**TASK GOAL**
Output the data unchanged and complete, minus the images.

**INFORMATION PROVIDED**
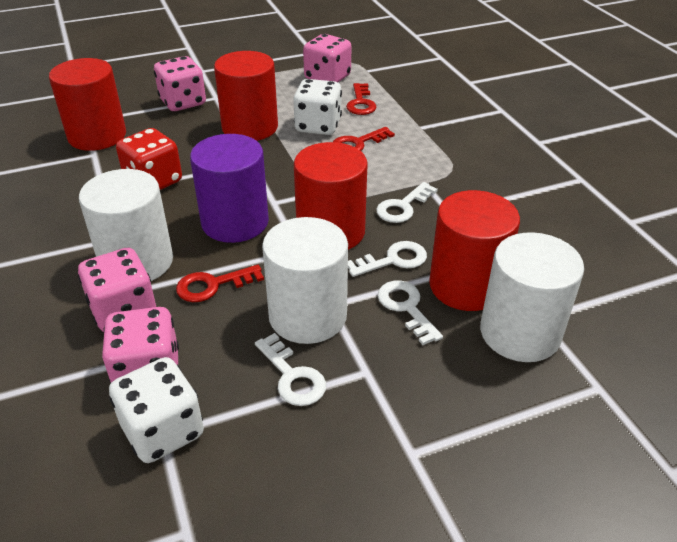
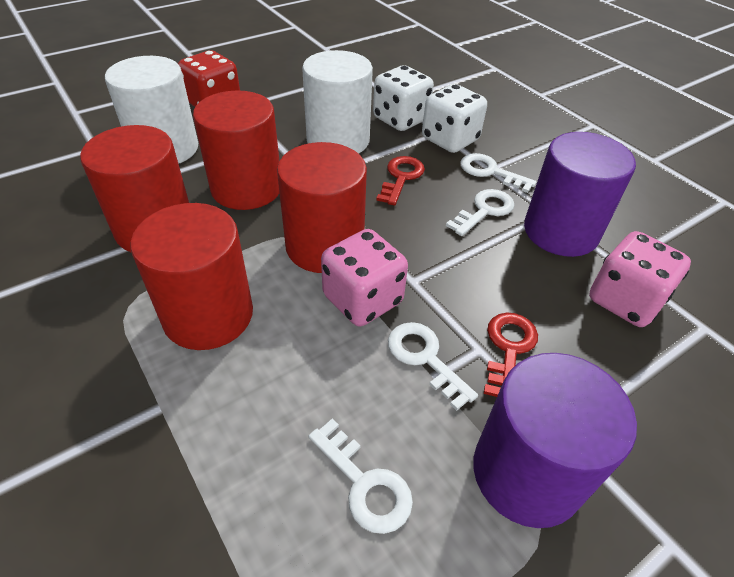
pink dice: 4 -> 2
purple cylinder: 1 -> 2
red key: 3 -> 2
white cylinder: 3 -> 2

**EXERCISE RESULT**
pink dice: 4 -> 2
purple cylinder: 1 -> 2
red key: 3 -> 2
white cylinder: 3 -> 2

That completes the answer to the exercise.